**Your instructions**
Count all lines holding "OLED" in the data below and say the number, nothing more.

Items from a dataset
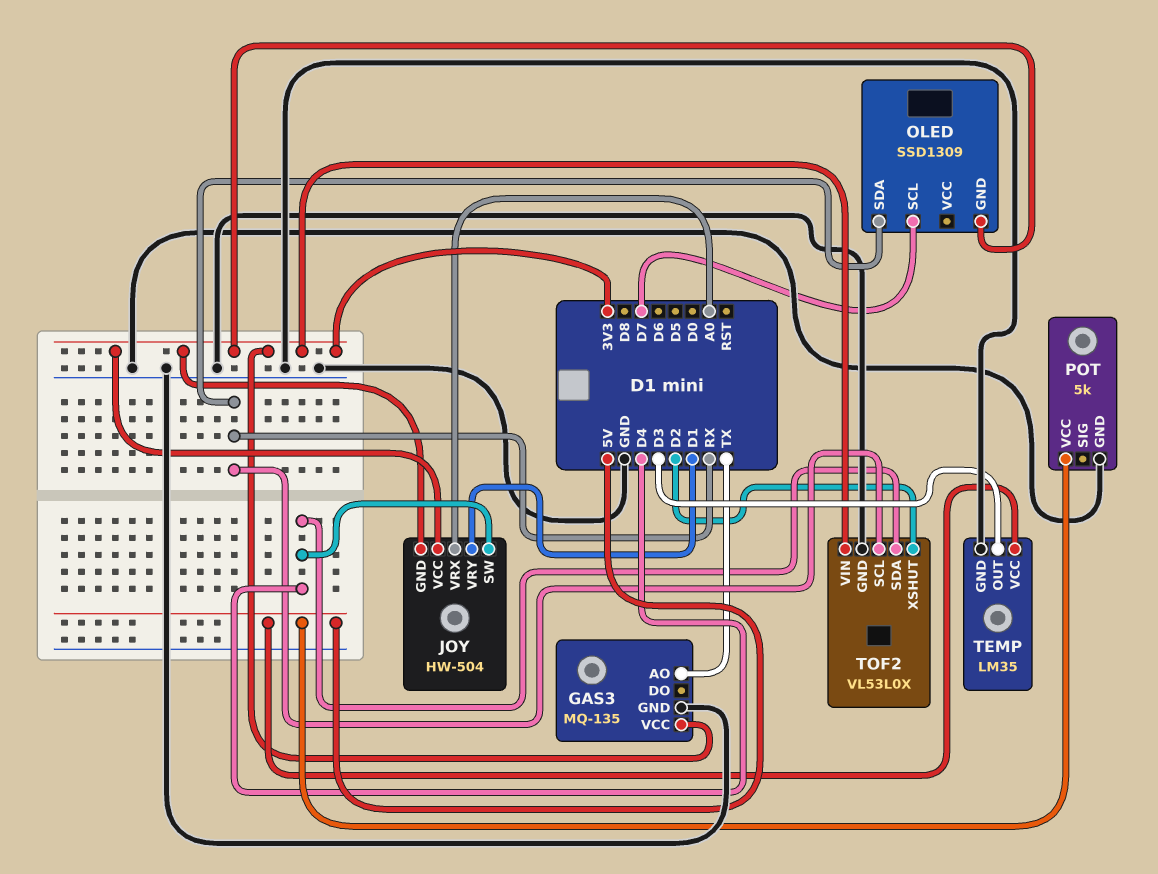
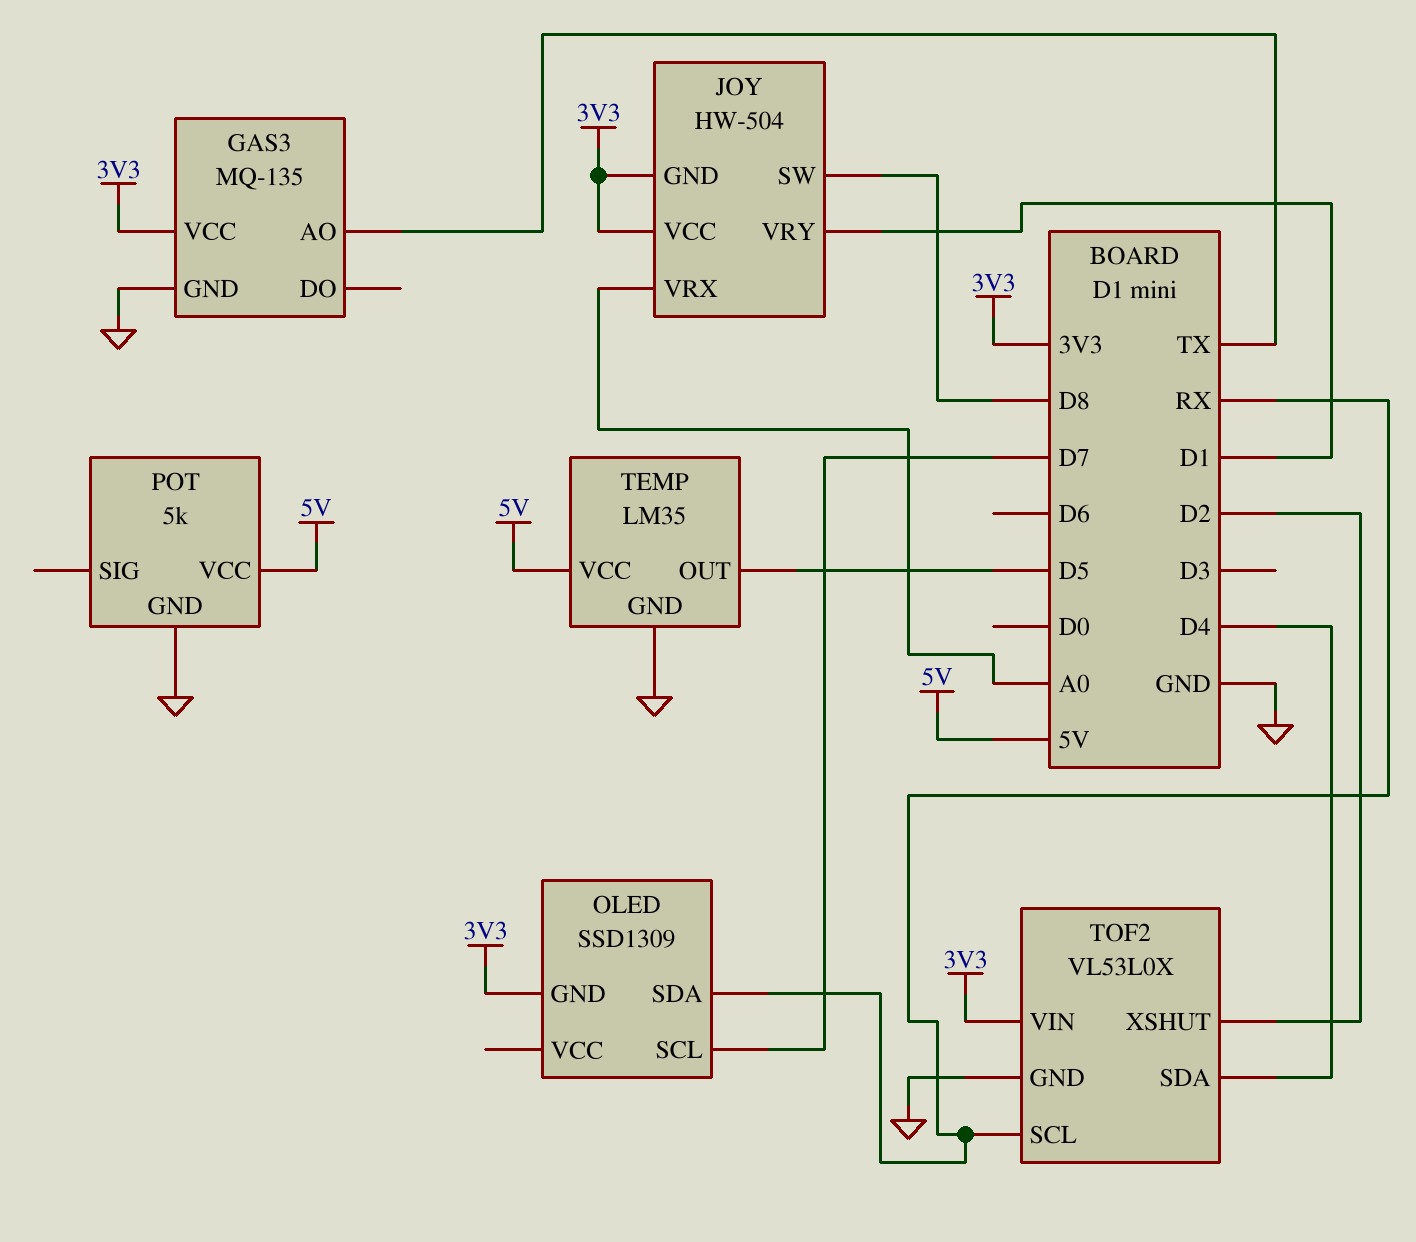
JOY pin SW: D4 -> D8
TEMP pin OUT: D3 -> D5

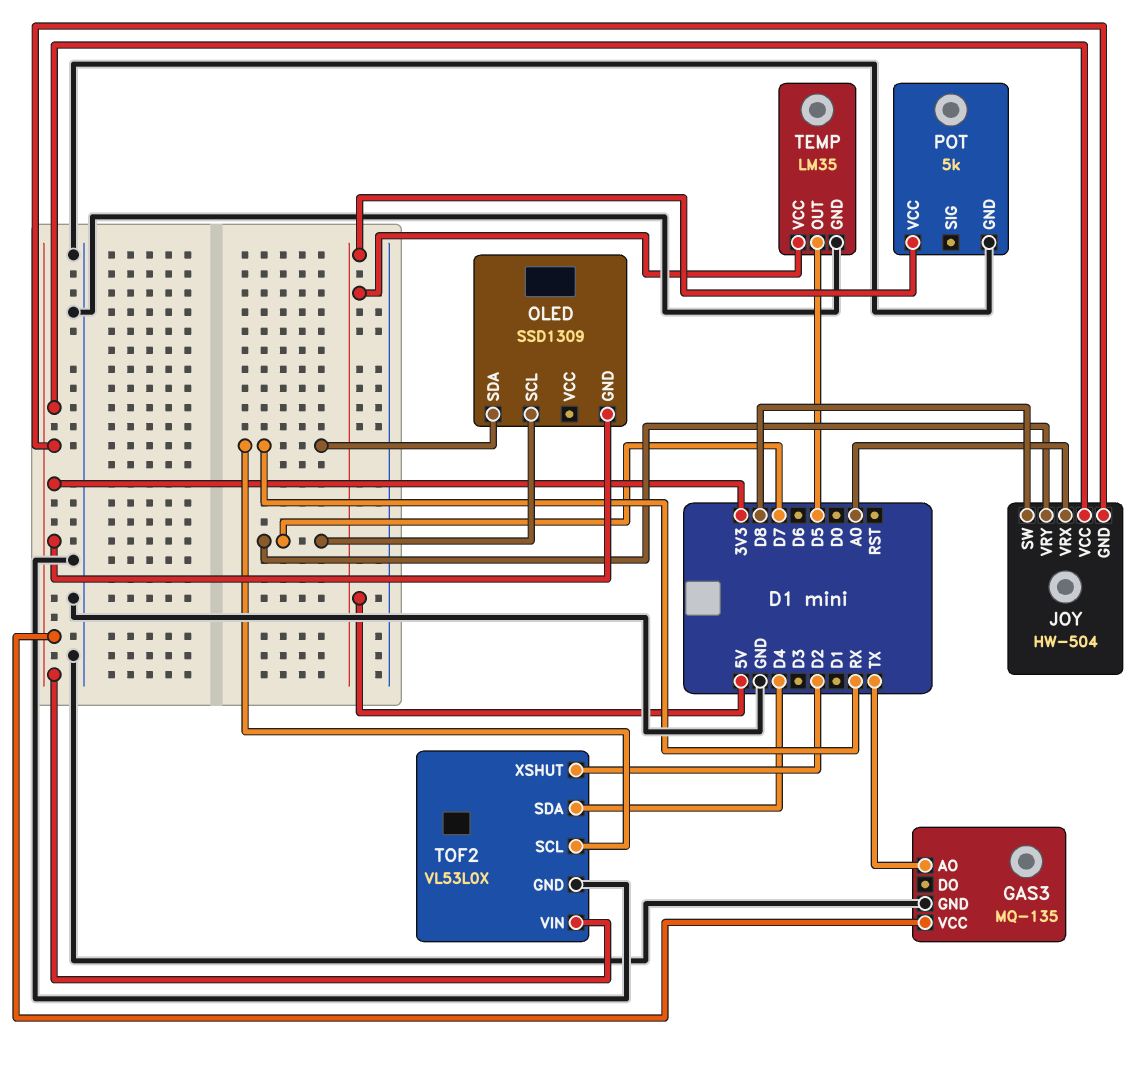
JOY pin VRY: D1 -> D7

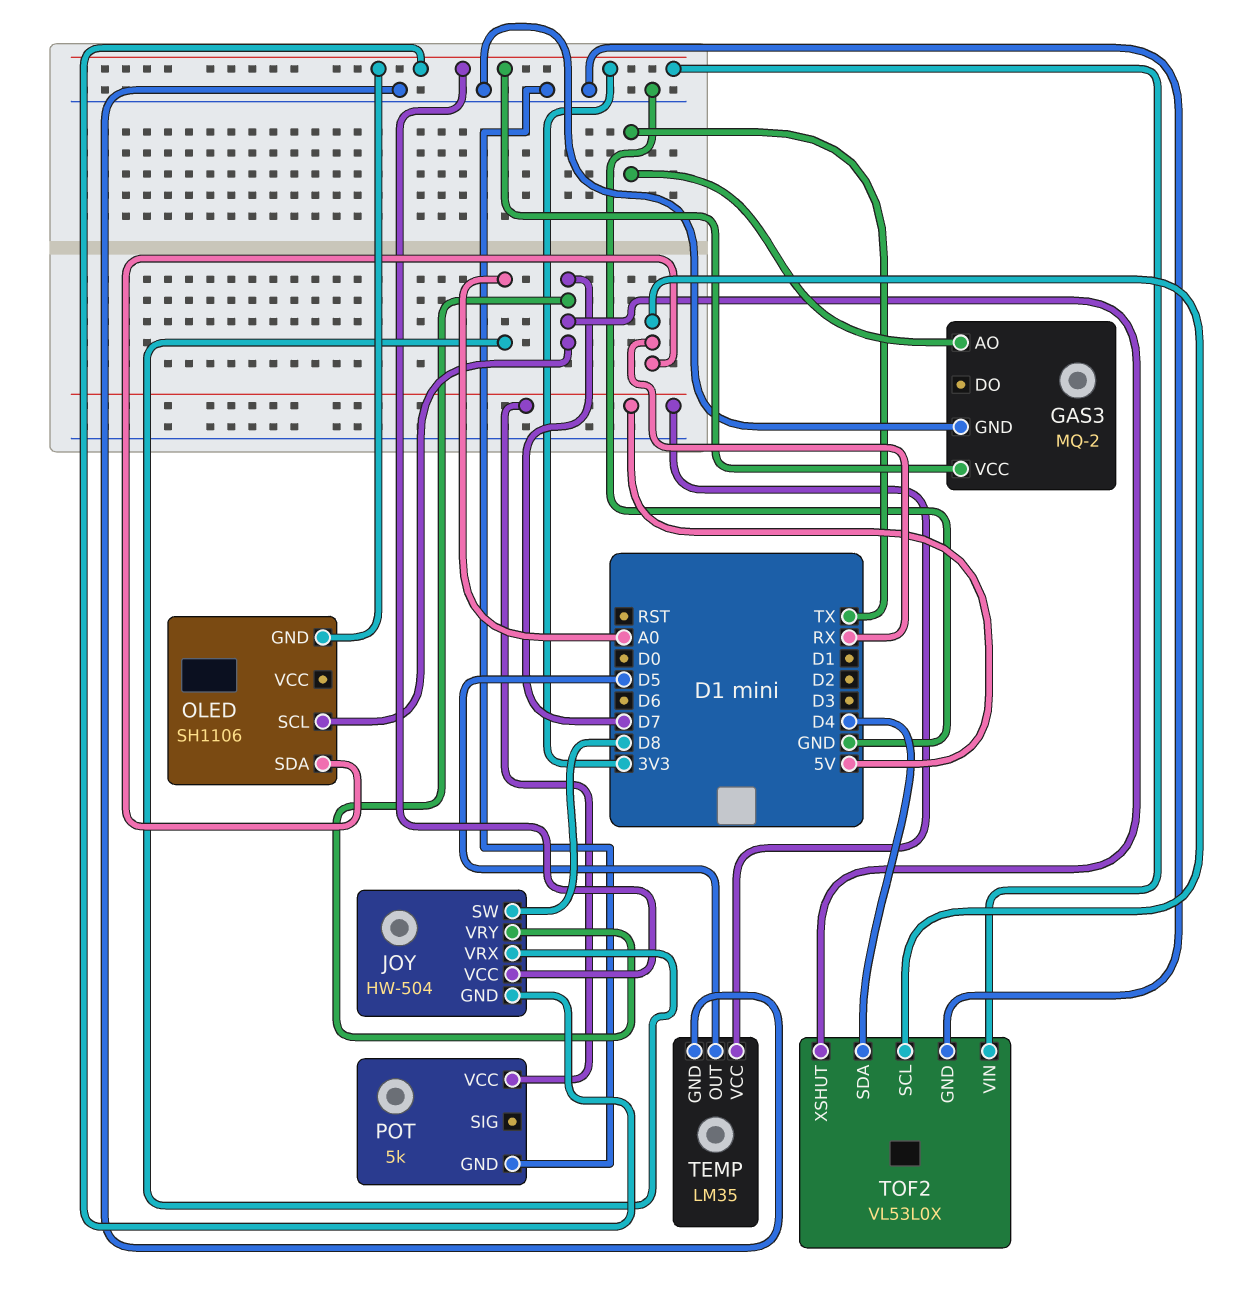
GAS3: MQ-135 -> MQ-2
OLED: SSD1309 -> SH1106
TOF2 pin XSHUT: D2 -> D7

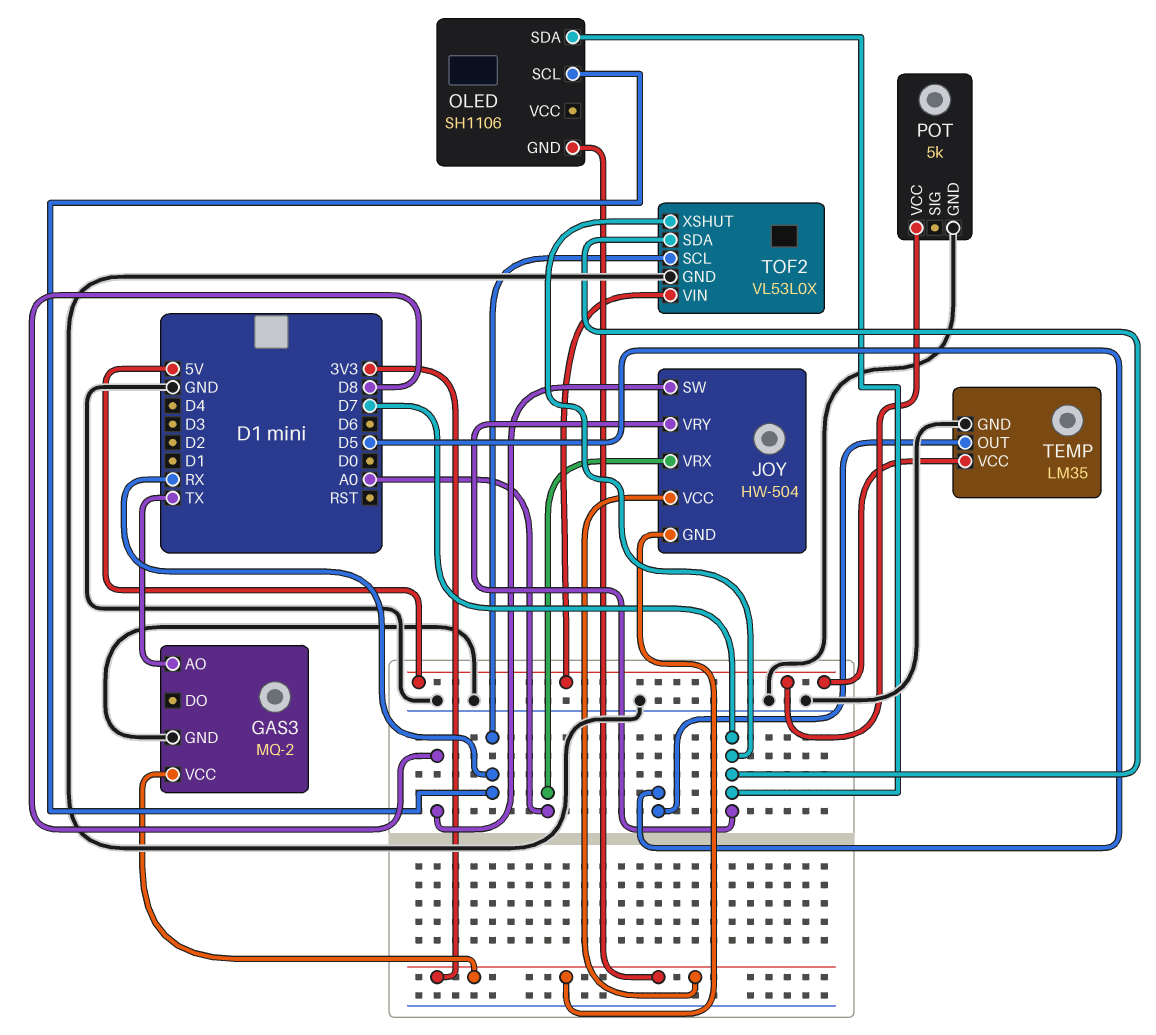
OLED pin SCL: D7 -> RX
OLED pin SDA: RX -> D7
TOF2 pin SDA: D4 -> D7
TOF2 pin VIN: 3V3 -> 5V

**Answer area**
3